→ **Exercise instructions**: Copy exactly the lines from the first line of the records below through the line containing "(345,248,403,308) to (493,246,557,309)", including both, and nothing else.
-- Data to use follows --
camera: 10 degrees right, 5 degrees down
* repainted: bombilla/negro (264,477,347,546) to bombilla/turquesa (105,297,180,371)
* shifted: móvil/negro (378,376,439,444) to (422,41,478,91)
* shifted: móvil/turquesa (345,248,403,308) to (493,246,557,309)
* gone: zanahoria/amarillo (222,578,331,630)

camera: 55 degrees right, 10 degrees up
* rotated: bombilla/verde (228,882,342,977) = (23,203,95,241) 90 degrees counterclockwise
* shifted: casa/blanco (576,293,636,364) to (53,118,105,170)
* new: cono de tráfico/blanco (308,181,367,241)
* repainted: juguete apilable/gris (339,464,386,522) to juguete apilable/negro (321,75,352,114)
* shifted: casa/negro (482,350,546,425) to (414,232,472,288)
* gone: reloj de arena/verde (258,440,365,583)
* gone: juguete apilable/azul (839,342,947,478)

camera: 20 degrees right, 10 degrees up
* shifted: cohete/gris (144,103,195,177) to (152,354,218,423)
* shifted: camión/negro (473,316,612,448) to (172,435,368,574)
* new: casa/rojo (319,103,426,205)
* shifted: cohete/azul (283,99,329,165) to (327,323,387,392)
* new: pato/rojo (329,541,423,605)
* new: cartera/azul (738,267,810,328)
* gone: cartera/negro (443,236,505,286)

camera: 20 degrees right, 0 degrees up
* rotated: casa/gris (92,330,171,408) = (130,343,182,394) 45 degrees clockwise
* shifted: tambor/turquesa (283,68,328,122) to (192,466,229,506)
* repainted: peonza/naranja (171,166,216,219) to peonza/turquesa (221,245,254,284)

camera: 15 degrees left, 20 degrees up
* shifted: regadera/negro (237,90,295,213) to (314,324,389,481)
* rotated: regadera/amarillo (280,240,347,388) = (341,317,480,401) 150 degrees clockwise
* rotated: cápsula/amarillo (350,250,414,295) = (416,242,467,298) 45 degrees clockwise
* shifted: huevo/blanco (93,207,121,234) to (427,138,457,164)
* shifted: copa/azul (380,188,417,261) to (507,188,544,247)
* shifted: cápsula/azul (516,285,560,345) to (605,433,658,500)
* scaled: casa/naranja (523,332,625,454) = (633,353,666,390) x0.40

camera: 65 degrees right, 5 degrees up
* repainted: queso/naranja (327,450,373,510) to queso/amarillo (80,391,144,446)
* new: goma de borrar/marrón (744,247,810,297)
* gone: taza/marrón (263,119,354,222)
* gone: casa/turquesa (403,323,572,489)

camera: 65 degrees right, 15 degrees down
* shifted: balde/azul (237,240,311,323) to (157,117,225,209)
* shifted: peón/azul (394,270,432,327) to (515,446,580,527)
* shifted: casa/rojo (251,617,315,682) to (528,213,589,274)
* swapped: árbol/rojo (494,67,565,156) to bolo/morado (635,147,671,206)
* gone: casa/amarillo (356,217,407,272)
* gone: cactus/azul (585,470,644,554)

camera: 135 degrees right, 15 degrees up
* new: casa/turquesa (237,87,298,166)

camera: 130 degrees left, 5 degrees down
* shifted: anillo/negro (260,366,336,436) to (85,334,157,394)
-- Data to use concluded --
→ **Solution**:
camera: 10 degrees right, 5 degrees down
* repainted: bombilla/negro (264,477,347,546) to bombilla/turquesa (105,297,180,371)
* shifted: móvil/negro (378,376,439,444) to (422,41,478,91)
* shifted: móvil/turquesa (345,248,403,308) to (493,246,557,309)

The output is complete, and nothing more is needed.